**WHAT IS NEEDED:** Faithfully repeat all of the records, as they are written below.

**INPUT MATERIAL:**
+ + + + +
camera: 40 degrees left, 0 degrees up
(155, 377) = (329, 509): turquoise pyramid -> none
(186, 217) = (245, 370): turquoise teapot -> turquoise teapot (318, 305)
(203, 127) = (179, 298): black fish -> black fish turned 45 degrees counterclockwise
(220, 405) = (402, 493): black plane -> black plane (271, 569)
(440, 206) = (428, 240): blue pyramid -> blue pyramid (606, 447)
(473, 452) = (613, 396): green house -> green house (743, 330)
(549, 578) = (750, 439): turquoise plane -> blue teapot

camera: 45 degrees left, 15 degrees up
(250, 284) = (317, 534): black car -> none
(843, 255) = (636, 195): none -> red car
+ + + + +
**REPLY TO THE EXERCISE:**
camera: 40 degrees left, 0 degrees up
(155, 377) = (329, 509): turquoise pyramid -> none
(186, 217) = (245, 370): turquoise teapot -> turquoise teapot (318, 305)
(203, 127) = (179, 298): black fish -> black fish turned 45 degrees counterclockwise
(220, 405) = (402, 493): black plane -> black plane (271, 569)
(440, 206) = (428, 240): blue pyramid -> blue pyramid (606, 447)
(473, 452) = (613, 396): green house -> green house (743, 330)
(549, 578) = (750, 439): turquoise plane -> blue teapot

camera: 45 degrees left, 15 degrees up
(250, 284) = (317, 534): black car -> none
(843, 255) = (636, 195): none -> red car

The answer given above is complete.